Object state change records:
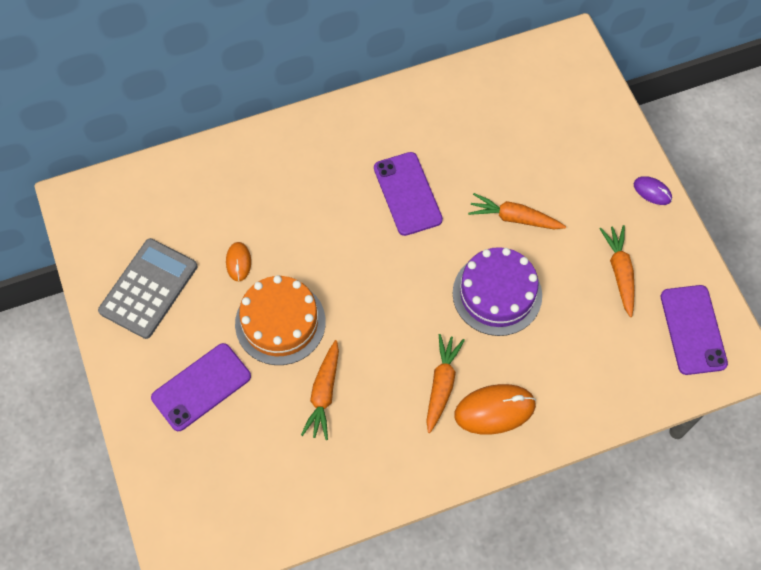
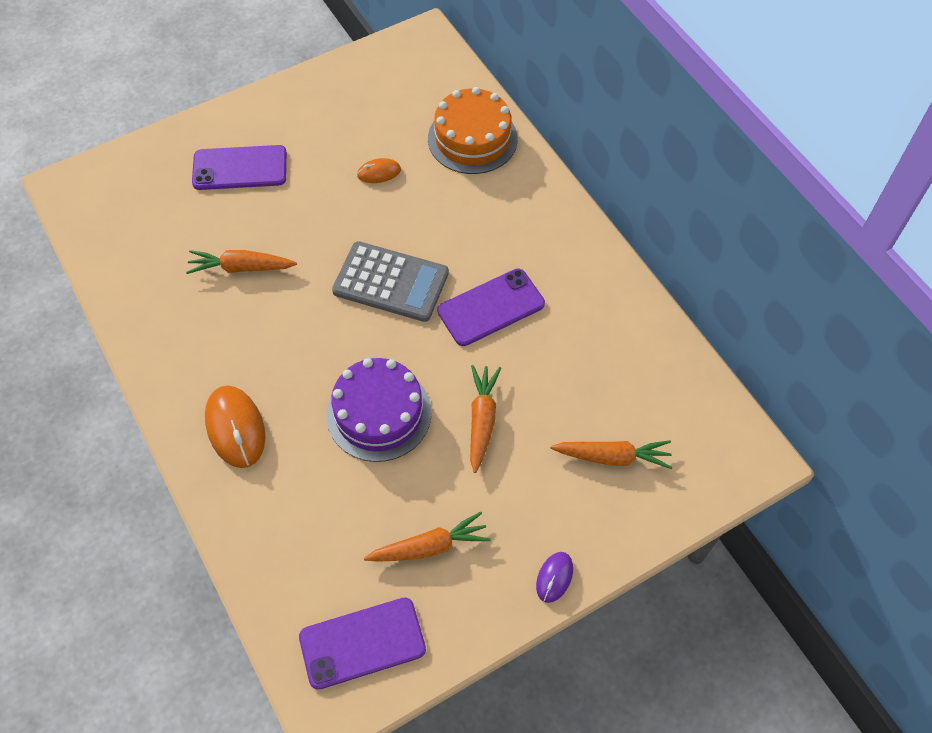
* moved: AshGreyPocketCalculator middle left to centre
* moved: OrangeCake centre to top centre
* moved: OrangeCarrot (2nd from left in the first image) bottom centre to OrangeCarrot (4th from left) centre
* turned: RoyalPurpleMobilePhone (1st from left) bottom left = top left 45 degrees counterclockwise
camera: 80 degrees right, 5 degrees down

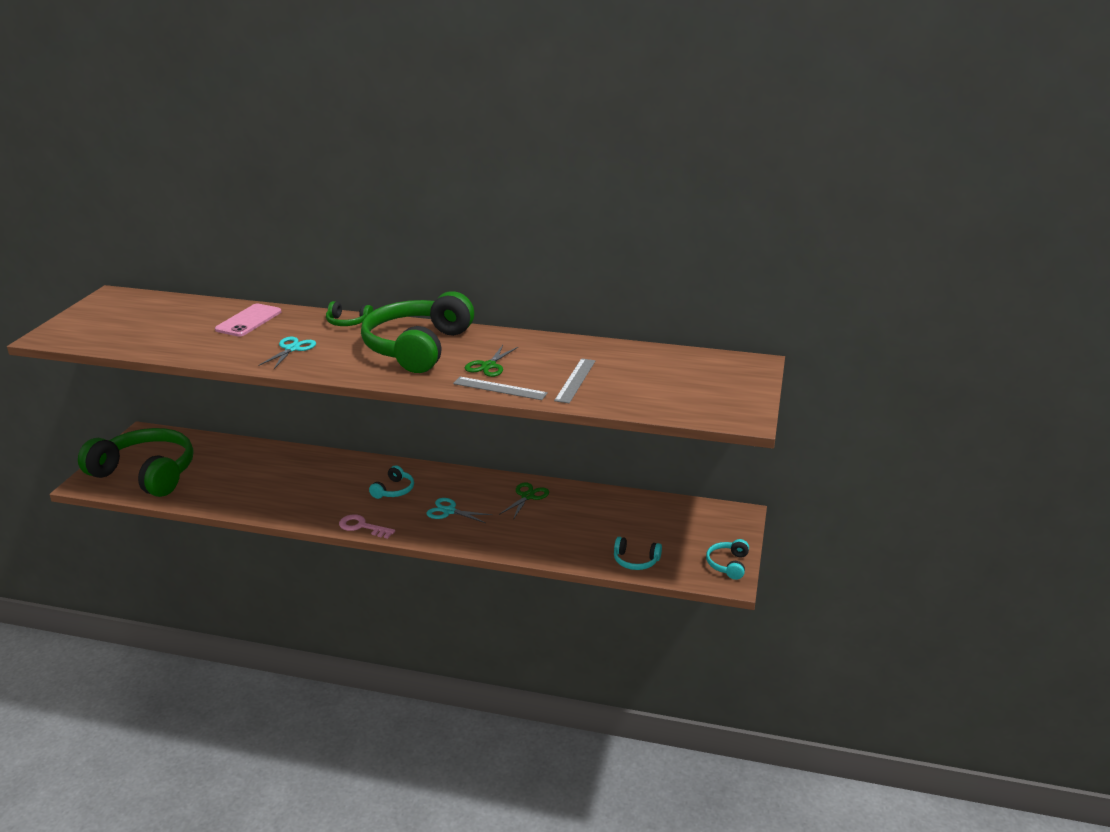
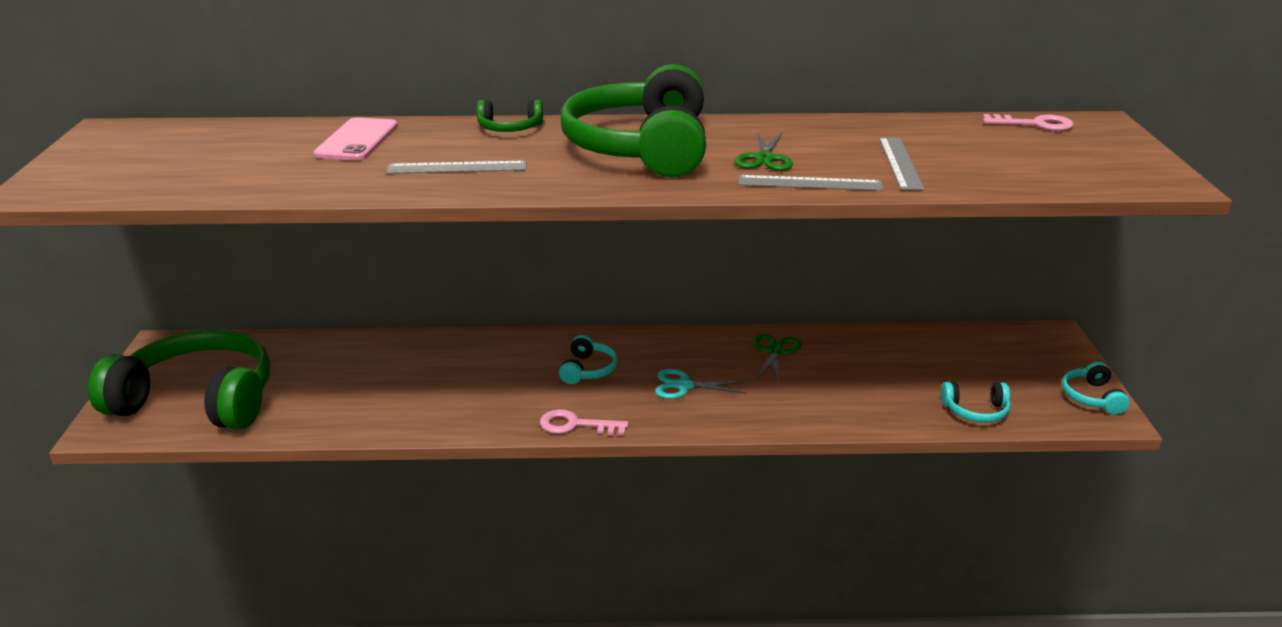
* replaced: AquaScissors (1st from left) middle left to AshGreyStraightedge (1st from left) top centre
* added: PinkKey (2nd from left) top right
camera: 15 degrees left, 0 degrees up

__Work instruction__
Only the lines from the line containing "to top centre" through the last line of the entries above should be reproduced, word for word and without pictures.

__Solution to this exercise__
* moved: OrangeCake centre to top centre
* moved: OrangeCarrot (2nd from left in the first image) bottom centre to OrangeCarrot (4th from left) centre
* turned: RoyalPurpleMobilePhone (1st from left) bottom left = top left 45 degrees counterclockwise
camera: 80 degrees right, 5 degrees down

* replaced: AquaScissors (1st from left) middle left to AshGreyStraightedge (1st from left) top centre
* added: PinkKey (2nd from left) top right
camera: 15 degrees left, 0 degrees up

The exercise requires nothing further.